> Datos proporcionados
"""

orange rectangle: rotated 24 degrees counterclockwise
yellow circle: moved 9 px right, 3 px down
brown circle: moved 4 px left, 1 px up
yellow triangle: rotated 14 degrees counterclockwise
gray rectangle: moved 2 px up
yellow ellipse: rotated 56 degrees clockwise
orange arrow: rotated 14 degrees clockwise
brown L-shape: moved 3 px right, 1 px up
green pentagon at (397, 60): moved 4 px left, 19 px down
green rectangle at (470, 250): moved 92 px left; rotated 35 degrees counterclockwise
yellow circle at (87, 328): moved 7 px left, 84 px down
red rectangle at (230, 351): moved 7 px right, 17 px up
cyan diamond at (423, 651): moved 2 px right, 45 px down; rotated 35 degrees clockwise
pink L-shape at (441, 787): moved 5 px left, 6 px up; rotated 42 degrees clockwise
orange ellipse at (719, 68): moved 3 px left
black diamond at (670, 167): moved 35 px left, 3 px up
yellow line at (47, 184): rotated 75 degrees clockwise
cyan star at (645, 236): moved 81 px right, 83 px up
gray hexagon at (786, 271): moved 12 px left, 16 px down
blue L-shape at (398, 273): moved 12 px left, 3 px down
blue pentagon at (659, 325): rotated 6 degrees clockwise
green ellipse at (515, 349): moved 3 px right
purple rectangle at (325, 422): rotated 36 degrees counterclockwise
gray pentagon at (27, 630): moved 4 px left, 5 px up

"""

> Consigna dada
Copia todas las filas de arriba sin cambiar ni una letra.

> Ejercicio resuelto
orange rectangle: rotated 24 degrees counterclockwise
yellow circle: moved 9 px right, 3 px down
brown circle: moved 4 px left, 1 px up
yellow triangle: rotated 14 degrees counterclockwise
gray rectangle: moved 2 px up
yellow ellipse: rotated 56 degrees clockwise
orange arrow: rotated 14 degrees clockwise
brown L-shape: moved 3 px right, 1 px up
green pentagon at (397, 60): moved 4 px left, 19 px down
green rectangle at (470, 250): moved 92 px left; rotated 35 degrees counterclockwise
yellow circle at (87, 328): moved 7 px left, 84 px down
red rectangle at (230, 351): moved 7 px right, 17 px up
cyan diamond at (423, 651): moved 2 px right, 45 px down; rotated 35 degrees clockwise
pink L-shape at (441, 787): moved 5 px left, 6 px up; rotated 42 degrees clockwise
orange ellipse at (719, 68): moved 3 px left
black diamond at (670, 167): moved 35 px left, 3 px up
yellow line at (47, 184): rotated 75 degrees clockwise
cyan star at (645, 236): moved 81 px right, 83 px up
gray hexagon at (786, 271): moved 12 px left, 16 px down
blue L-shape at (398, 273): moved 12 px left, 3 px down
blue pentagon at (659, 325): rotated 6 degrees clockwise
green ellipse at (515, 349): moved 3 px right
purple rectangle at (325, 422): rotated 36 degrees counterclockwise
gray pentagon at (27, 630): moved 4 px left, 5 px up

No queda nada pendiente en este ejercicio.